#### The problem
Give back the whole listing below exactly.

#### Records to use
= = = = = = =

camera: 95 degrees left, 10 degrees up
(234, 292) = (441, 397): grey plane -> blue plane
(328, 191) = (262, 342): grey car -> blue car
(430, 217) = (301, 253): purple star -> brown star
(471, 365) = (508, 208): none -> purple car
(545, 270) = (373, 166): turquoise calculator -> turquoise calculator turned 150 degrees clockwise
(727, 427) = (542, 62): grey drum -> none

= = = = = = =

#### Output for this exercise
camera: 95 degrees left, 10 degrees up
(234, 292) = (441, 397): grey plane -> blue plane
(328, 191) = (262, 342): grey car -> blue car
(430, 217) = (301, 253): purple star -> brown star
(471, 365) = (508, 208): none -> purple car
(545, 270) = (373, 166): turquoise calculator -> turquoise calculator turned 150 degrees clockwise
(727, 427) = (542, 62): grey drum -> none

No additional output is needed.